# What to work on
Look below for the line containing "camera: 30 degrees right, 20 degrees down"; write out that line and each one after it to the end, exactly, and nothing else.

Collected data entries:
# # #

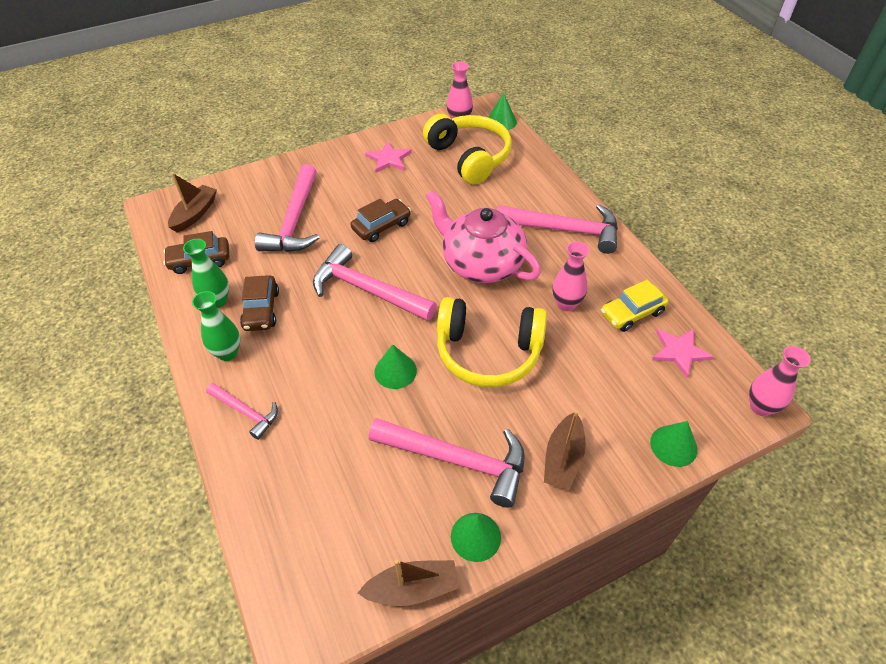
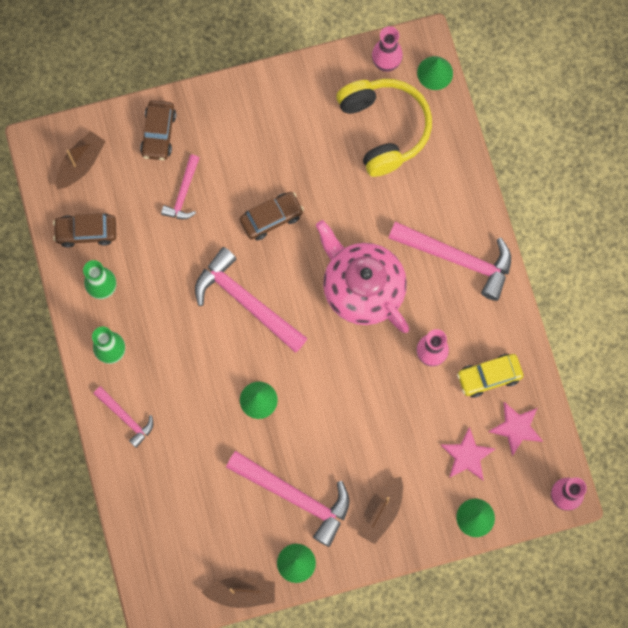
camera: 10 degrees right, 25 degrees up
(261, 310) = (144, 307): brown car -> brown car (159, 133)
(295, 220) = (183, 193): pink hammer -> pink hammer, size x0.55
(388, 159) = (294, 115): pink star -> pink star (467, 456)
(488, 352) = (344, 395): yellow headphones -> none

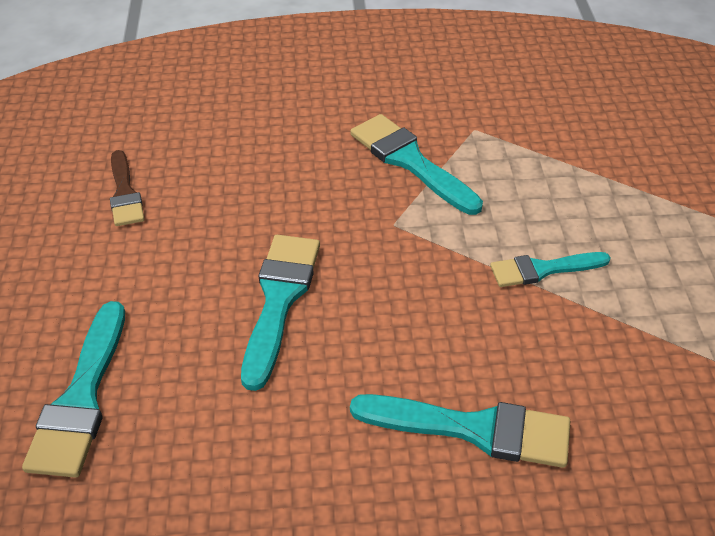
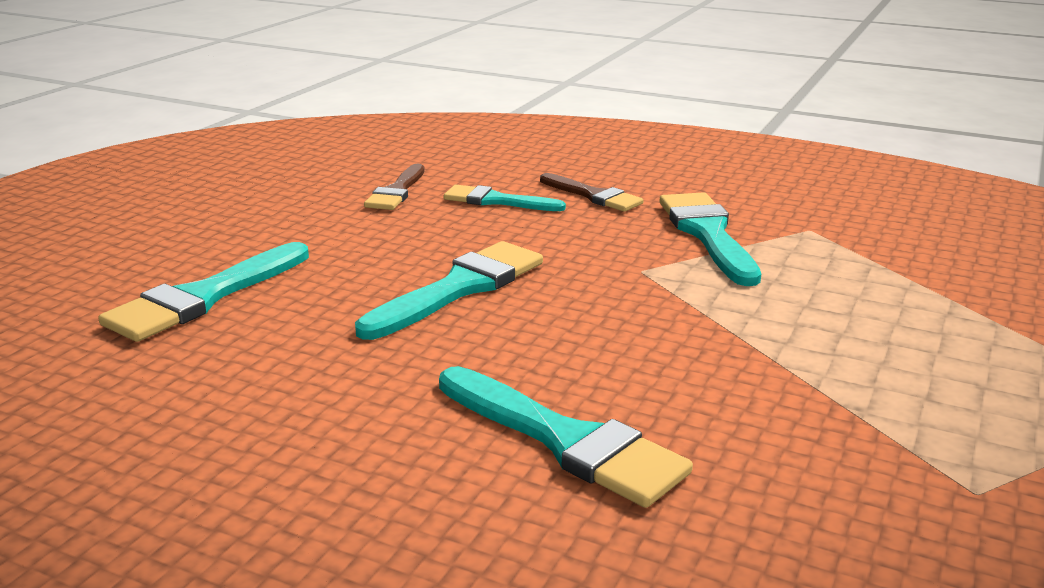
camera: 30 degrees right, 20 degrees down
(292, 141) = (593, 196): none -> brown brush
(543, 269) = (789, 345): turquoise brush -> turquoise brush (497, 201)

# # #

# Exercise output
camera: 30 degrees right, 20 degrees down
(292, 141) = (593, 196): none -> brown brush
(543, 269) = (789, 345): turquoise brush -> turquoise brush (497, 201)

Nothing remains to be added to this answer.